PROBLEM STATEMENT: Give the number of lines in the records below that include "gone". Reply with that number alone.

Object correspondence data:
[Start of section]

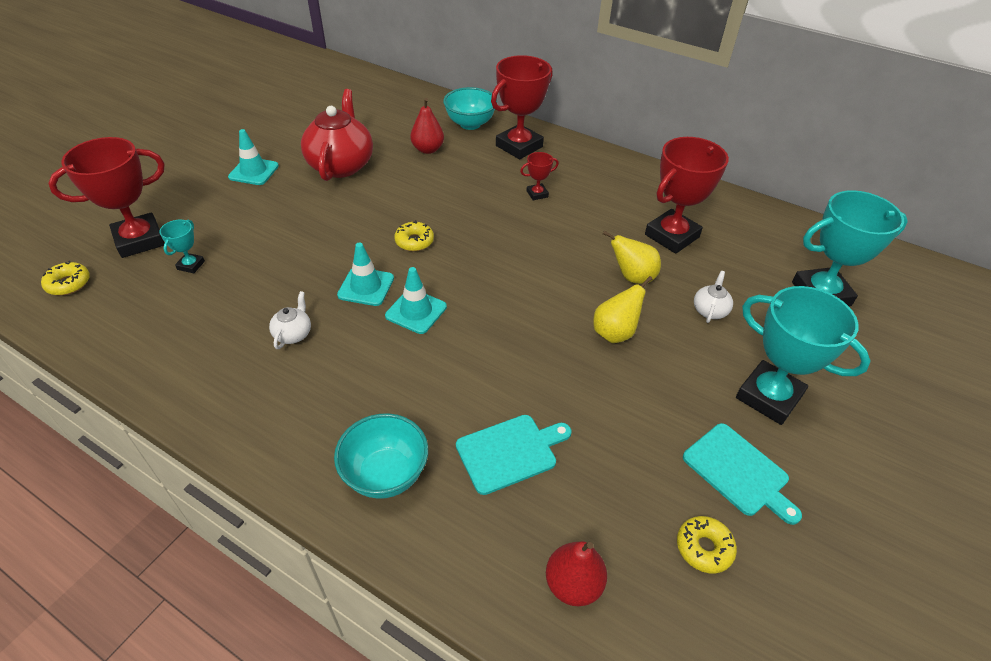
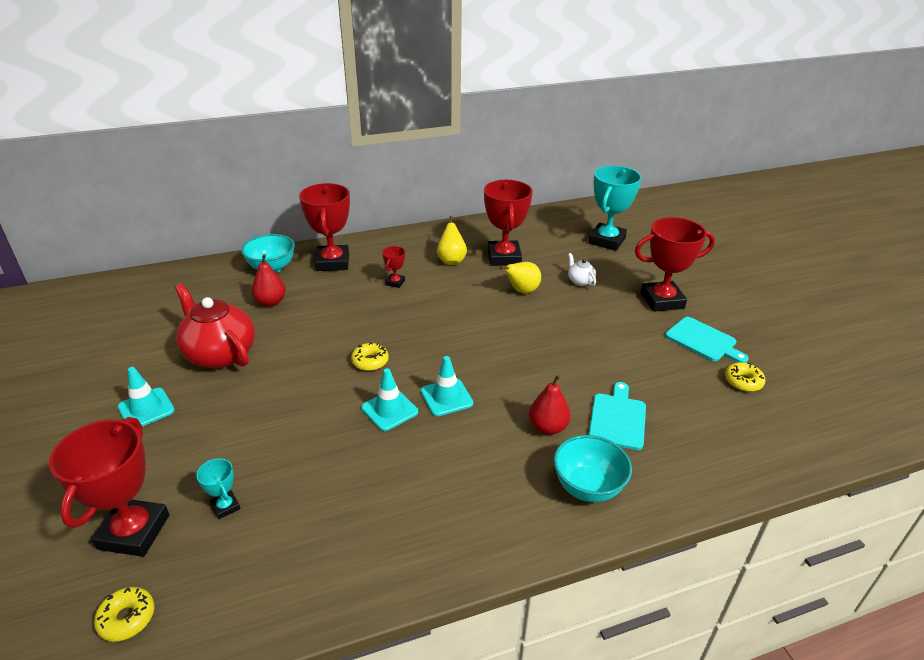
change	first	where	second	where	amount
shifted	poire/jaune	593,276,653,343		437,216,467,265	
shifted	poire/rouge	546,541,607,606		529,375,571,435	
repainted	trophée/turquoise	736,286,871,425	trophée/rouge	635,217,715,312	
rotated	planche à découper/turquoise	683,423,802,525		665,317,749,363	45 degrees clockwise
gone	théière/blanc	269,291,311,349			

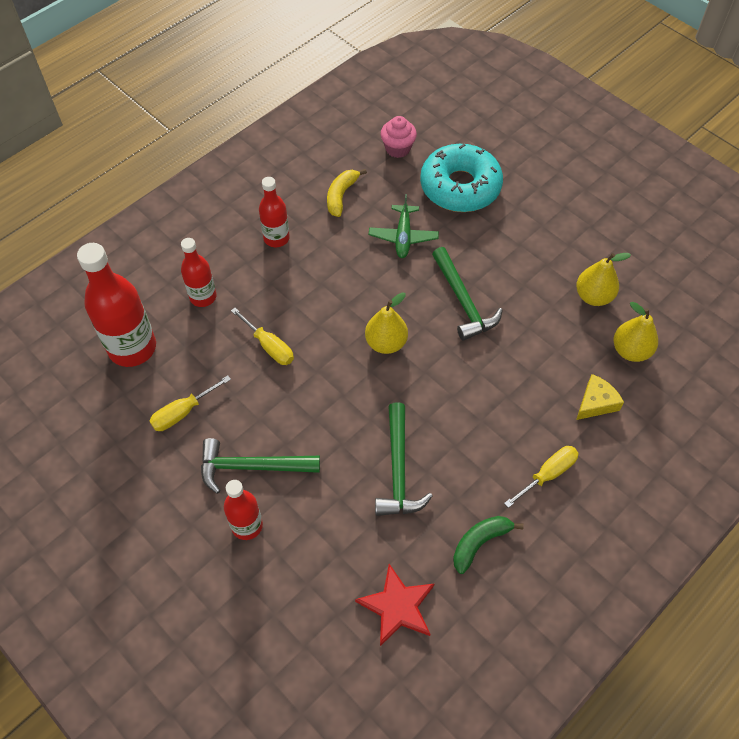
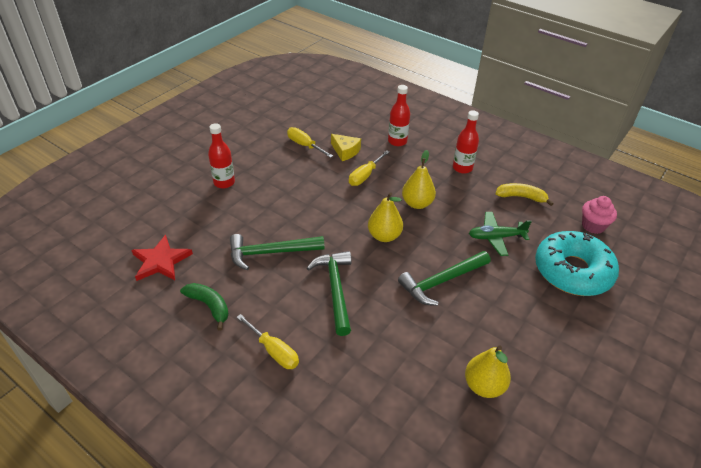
change	first	where	second	where	amount
shifted	marteau/vert	201,438,320,494		307,251,351,336	
shifted	fromage/jaune	576,374,624,420		331,134,361,161	
shifted	poire/jaune	614,302,658,362		402,150,436,209	
gone	bouteille/rouge	77,243,156,367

[End of section]

ANSWER BELOW: 2